-- Extracted entries --
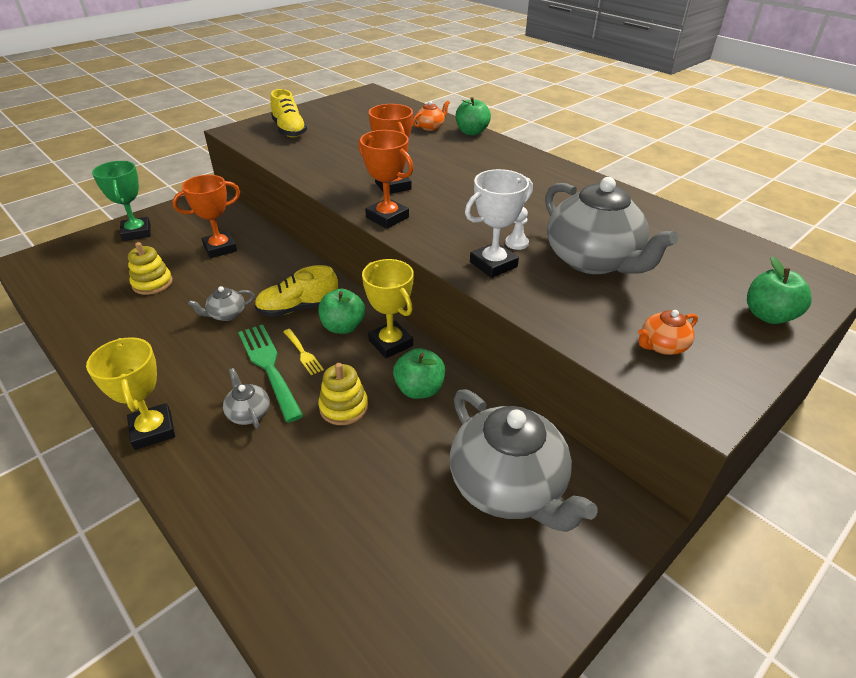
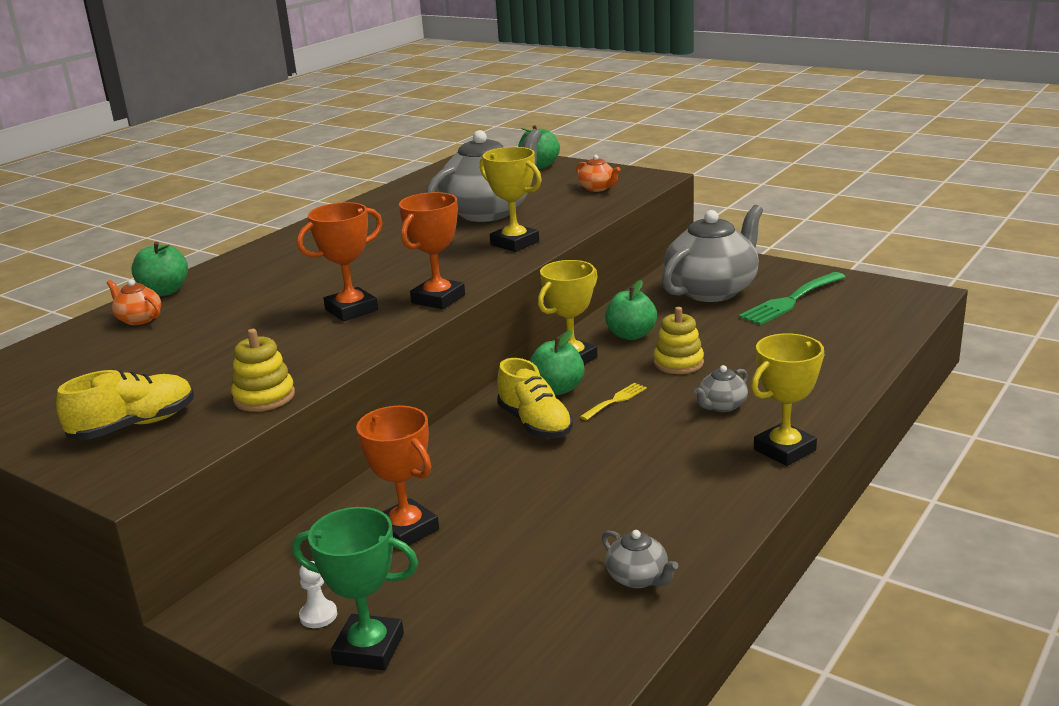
camera: 100 degrees left, 15 degrees down
(136, 232) = (369, 649): green trophy -> green trophy turned 45 degrees clockwise
(152, 283) = (527, 559): yellow stacking toy -> yellow stacking toy (264, 397)
(226, 314) = (572, 469): grey teapot -> grey teapot (638, 578)
(269, 366) = (649, 414): green fork -> green fork (790, 301)
(493, 264) = (515, 243): white trophy -> yellow trophy
(516, 243) = (470, 239): white pawn -> white pawn (318, 615)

-- What the task requires --
Each entry above should be restated word for word, though no picture may appear in the copy.

-- Exercise result --
camera: 100 degrees left, 15 degrees down
(136, 232) = (369, 649): green trophy -> green trophy turned 45 degrees clockwise
(152, 283) = (527, 559): yellow stacking toy -> yellow stacking toy (264, 397)
(226, 314) = (572, 469): grey teapot -> grey teapot (638, 578)
(269, 366) = (649, 414): green fork -> green fork (790, 301)
(493, 264) = (515, 243): white trophy -> yellow trophy
(516, 243) = (470, 239): white pawn -> white pawn (318, 615)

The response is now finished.